▶ Work request: Filter the material below down to the lines containing the word "yellow".

▶ Data listing:
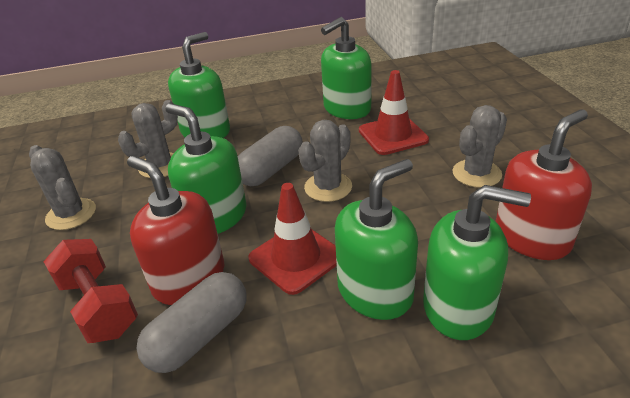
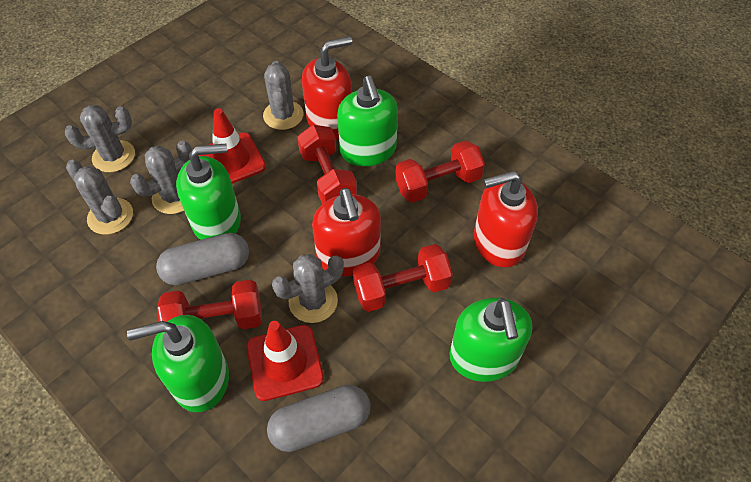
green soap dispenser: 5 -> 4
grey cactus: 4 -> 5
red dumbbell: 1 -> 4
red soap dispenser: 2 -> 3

* * *

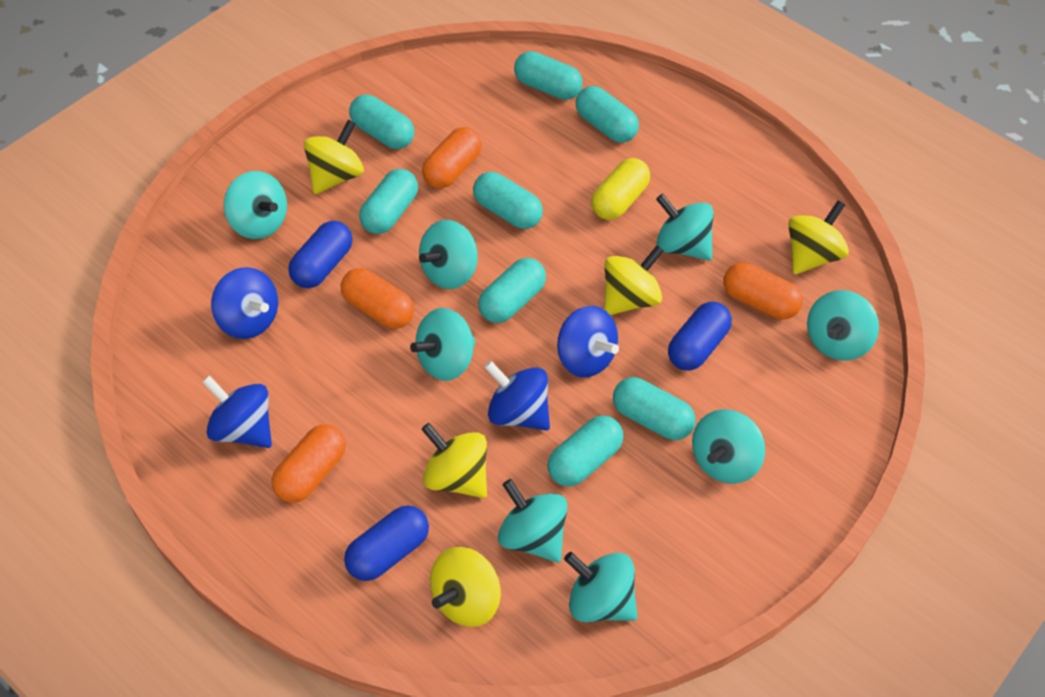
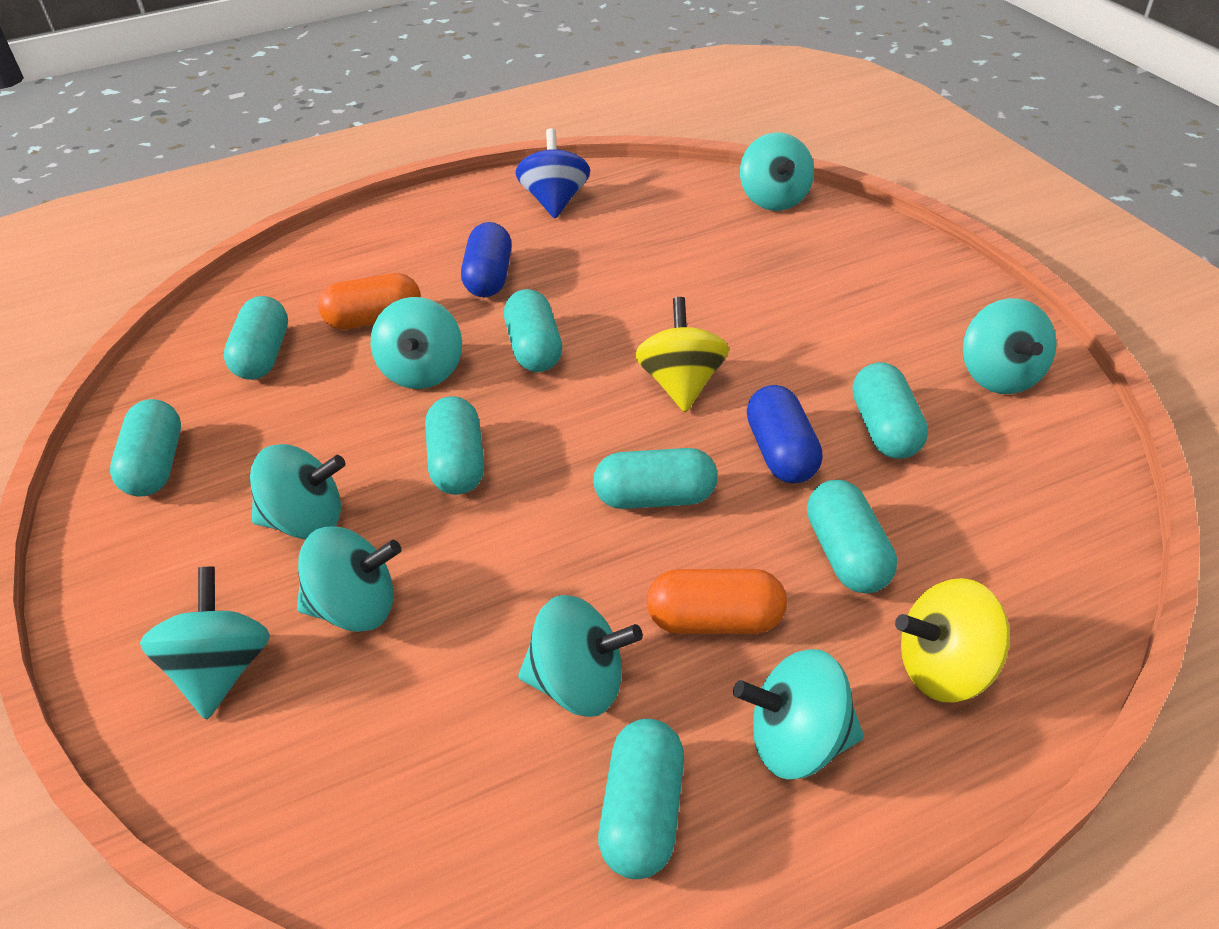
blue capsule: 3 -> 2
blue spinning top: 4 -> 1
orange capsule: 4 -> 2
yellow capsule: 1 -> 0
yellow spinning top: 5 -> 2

▶ The answer:
yellow capsule: 1 -> 0
yellow spinning top: 5 -> 2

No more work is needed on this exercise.